• [The task]
Search the listing for the word "flashlight" and return each line that contains it.

------ Extracted records ------

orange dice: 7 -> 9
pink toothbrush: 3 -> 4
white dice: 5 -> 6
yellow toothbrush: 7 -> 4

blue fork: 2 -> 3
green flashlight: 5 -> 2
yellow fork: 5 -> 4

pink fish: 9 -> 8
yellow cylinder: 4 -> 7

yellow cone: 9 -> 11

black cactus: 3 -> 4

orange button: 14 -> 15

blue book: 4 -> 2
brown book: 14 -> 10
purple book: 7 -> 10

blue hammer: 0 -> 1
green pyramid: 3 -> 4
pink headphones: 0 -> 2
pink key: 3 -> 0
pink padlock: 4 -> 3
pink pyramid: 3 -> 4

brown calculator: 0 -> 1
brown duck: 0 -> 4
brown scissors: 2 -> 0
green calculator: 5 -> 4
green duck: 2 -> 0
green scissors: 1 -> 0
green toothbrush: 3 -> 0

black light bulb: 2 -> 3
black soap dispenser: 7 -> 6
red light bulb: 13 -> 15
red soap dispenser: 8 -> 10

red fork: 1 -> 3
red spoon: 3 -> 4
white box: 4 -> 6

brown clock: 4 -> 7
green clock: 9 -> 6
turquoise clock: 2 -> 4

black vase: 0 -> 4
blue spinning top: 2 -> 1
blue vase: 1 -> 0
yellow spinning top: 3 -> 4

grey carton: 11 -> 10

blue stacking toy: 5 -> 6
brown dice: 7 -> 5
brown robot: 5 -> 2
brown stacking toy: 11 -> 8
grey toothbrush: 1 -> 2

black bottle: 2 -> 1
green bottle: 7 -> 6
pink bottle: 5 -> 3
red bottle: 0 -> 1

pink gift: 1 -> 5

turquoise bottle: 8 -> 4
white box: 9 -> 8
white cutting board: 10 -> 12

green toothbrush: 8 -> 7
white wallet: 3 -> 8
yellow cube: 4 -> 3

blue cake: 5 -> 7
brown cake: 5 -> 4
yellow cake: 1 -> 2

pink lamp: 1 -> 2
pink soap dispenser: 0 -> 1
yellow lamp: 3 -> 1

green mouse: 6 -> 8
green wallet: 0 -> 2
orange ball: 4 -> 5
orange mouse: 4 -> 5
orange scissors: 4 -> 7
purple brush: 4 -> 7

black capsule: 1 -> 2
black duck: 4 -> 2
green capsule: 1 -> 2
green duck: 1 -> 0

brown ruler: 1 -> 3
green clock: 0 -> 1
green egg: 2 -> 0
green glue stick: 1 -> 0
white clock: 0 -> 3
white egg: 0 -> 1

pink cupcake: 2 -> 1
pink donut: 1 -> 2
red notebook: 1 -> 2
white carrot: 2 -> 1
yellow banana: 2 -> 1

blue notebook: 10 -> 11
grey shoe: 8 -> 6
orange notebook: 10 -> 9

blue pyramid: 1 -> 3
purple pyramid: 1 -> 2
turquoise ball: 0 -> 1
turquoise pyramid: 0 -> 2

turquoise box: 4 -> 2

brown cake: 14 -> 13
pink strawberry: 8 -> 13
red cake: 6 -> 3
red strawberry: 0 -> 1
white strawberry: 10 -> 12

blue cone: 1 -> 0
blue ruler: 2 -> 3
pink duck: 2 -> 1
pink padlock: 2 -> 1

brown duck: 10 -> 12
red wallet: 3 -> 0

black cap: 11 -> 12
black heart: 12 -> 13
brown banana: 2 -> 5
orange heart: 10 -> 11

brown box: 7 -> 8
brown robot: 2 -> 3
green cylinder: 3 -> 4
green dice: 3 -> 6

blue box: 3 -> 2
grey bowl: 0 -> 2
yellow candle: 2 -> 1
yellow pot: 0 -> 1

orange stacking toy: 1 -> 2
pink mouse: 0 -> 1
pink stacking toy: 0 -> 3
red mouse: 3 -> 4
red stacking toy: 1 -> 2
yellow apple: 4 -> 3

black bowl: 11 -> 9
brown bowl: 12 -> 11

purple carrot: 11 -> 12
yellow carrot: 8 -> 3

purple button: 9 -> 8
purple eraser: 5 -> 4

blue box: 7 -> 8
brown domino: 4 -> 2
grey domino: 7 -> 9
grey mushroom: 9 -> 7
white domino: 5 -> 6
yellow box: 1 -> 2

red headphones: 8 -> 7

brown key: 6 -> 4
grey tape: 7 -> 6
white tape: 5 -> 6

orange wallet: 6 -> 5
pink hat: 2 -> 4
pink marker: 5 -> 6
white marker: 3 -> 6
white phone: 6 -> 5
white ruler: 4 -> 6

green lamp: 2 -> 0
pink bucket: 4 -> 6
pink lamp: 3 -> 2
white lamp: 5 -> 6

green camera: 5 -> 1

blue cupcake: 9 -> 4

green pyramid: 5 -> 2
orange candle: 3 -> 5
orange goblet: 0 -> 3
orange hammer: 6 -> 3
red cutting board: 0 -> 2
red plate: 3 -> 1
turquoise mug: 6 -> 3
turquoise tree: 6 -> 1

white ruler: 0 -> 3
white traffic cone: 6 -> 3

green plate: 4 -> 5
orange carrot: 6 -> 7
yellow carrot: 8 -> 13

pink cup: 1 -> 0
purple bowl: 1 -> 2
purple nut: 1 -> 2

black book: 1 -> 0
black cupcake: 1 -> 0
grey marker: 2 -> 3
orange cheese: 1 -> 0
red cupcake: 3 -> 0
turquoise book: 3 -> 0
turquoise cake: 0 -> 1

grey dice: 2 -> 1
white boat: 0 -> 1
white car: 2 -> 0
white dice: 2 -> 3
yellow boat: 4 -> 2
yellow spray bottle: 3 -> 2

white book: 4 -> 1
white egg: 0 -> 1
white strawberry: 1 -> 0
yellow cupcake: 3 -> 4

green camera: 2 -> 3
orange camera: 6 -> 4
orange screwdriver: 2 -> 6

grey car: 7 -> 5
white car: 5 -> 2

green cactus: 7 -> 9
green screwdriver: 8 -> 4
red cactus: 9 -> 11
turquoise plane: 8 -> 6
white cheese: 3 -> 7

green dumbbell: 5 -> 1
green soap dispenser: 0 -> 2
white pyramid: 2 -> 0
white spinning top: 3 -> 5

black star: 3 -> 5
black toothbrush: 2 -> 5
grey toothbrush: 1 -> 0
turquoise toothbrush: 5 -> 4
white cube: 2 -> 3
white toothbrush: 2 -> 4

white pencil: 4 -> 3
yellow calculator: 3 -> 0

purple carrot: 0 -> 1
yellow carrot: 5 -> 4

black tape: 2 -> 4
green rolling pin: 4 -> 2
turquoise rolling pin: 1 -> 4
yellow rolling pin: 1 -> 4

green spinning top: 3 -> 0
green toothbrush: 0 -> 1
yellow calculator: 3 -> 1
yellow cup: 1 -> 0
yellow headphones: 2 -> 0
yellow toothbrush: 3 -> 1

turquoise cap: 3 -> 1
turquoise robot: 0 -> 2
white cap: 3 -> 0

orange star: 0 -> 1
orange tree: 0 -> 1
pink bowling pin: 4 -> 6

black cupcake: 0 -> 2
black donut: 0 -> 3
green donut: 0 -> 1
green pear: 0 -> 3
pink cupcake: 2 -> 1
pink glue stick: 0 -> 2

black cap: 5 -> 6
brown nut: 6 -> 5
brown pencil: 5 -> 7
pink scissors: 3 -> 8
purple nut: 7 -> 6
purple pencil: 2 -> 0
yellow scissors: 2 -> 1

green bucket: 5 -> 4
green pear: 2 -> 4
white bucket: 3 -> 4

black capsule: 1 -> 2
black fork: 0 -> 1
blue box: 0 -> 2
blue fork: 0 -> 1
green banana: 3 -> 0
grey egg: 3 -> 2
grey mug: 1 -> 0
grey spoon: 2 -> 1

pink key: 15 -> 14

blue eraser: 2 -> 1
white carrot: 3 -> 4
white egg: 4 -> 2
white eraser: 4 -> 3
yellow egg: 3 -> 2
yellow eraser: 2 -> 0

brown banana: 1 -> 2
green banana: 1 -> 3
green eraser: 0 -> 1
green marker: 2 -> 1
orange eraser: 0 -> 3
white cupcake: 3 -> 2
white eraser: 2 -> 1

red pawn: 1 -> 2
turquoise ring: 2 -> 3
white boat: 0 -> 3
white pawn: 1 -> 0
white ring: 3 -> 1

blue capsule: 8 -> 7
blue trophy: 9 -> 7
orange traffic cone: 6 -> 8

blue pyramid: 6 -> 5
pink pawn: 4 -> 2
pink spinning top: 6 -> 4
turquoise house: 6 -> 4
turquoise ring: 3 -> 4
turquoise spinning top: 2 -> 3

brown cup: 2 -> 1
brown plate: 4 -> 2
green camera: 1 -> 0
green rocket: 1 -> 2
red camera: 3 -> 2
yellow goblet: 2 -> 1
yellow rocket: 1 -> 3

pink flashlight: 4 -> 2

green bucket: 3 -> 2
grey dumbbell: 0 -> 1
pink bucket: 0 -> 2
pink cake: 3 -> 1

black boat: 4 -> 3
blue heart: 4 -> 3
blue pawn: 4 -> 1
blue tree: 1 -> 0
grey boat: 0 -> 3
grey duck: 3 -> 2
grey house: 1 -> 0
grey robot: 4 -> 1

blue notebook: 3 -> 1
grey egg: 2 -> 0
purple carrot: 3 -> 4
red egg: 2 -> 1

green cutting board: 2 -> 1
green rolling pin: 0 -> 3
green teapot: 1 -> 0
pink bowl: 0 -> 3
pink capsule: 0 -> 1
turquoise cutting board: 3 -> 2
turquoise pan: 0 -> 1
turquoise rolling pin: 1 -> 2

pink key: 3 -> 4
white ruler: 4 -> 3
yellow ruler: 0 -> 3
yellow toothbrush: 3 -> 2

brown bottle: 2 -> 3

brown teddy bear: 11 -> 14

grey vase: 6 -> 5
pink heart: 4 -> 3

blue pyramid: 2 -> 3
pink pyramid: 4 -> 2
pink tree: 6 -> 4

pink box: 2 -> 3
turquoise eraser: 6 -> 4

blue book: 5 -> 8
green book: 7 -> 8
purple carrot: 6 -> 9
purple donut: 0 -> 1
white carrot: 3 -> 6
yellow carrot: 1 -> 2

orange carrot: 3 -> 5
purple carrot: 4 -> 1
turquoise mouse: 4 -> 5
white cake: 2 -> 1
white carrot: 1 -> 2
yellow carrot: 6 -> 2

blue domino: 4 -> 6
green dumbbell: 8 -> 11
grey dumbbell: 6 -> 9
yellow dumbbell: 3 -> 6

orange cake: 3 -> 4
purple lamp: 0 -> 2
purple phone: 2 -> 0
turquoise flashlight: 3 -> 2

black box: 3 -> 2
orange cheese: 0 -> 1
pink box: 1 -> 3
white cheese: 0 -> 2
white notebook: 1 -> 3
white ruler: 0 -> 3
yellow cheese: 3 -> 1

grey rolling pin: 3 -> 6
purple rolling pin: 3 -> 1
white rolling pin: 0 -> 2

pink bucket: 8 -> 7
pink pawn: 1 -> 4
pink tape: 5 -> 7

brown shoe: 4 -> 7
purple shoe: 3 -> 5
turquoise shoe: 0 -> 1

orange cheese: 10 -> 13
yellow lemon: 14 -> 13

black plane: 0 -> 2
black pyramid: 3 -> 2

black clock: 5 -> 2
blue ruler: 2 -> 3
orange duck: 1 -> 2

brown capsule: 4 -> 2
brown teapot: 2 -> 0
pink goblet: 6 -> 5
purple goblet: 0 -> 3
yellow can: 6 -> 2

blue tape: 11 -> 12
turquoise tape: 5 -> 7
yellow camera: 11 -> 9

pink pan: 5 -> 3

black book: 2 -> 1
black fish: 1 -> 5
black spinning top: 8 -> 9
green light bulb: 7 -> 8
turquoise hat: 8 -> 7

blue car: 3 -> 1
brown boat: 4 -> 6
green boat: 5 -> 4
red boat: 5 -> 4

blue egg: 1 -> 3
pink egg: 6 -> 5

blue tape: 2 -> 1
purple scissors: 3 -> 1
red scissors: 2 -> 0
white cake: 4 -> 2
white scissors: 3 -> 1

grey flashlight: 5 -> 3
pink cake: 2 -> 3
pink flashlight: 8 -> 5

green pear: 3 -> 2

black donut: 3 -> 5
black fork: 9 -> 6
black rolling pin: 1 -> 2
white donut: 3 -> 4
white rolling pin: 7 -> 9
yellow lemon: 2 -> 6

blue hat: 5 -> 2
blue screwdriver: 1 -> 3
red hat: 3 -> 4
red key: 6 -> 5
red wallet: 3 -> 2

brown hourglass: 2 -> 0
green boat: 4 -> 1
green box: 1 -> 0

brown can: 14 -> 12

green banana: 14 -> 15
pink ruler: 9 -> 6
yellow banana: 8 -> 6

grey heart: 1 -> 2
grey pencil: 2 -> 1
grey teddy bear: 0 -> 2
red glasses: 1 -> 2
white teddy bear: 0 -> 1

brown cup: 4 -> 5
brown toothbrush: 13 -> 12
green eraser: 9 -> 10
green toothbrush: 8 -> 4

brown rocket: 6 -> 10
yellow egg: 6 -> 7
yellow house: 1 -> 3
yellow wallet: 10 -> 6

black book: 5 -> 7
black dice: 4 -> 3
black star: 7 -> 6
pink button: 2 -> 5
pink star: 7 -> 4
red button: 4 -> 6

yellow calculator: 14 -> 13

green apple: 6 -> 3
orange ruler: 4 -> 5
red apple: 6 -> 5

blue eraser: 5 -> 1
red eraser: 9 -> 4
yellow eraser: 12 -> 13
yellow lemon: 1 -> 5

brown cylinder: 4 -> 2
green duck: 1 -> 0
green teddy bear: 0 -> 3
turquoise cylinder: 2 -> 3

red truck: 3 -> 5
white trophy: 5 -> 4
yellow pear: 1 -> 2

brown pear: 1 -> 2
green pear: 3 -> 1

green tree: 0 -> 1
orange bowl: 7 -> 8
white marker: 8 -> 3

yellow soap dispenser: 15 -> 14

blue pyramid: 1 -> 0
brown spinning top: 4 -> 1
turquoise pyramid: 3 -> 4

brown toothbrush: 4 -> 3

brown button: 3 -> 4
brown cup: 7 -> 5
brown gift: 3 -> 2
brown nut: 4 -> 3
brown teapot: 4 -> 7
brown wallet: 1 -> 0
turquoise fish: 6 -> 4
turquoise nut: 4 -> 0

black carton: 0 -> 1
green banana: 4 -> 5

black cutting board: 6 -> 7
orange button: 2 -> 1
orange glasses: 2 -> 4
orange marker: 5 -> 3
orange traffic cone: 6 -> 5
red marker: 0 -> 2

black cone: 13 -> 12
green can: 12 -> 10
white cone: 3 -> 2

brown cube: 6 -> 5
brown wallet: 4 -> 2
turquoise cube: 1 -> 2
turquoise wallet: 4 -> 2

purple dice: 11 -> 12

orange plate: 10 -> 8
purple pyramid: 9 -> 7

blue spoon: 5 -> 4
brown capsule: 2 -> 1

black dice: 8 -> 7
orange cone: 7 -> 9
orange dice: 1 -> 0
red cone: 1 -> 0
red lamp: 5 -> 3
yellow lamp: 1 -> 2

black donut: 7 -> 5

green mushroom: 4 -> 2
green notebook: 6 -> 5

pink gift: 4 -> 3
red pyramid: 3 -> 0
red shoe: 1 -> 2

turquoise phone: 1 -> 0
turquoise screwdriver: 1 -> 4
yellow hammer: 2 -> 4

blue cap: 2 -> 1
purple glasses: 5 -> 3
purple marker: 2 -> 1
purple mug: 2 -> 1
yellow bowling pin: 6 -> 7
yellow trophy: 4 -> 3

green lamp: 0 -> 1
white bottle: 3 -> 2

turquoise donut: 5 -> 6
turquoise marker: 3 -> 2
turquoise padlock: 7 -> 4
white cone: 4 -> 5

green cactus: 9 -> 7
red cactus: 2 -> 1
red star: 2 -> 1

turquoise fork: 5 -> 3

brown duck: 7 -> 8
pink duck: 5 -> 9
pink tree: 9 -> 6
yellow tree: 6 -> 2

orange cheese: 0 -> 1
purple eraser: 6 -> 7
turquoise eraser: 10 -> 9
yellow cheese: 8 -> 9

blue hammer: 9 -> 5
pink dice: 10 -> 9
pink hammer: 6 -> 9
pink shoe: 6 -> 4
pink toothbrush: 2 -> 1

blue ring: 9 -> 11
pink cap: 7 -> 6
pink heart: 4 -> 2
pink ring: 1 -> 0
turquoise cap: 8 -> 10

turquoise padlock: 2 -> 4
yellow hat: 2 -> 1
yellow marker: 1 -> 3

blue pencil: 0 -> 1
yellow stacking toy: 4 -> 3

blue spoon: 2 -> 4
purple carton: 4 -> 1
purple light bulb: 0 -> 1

------

• [Completed exercise]
green flashlight: 5 -> 2
pink flashlight: 4 -> 2
turquoise flashlight: 3 -> 2
grey flashlight: 5 -> 3
pink flashlight: 8 -> 5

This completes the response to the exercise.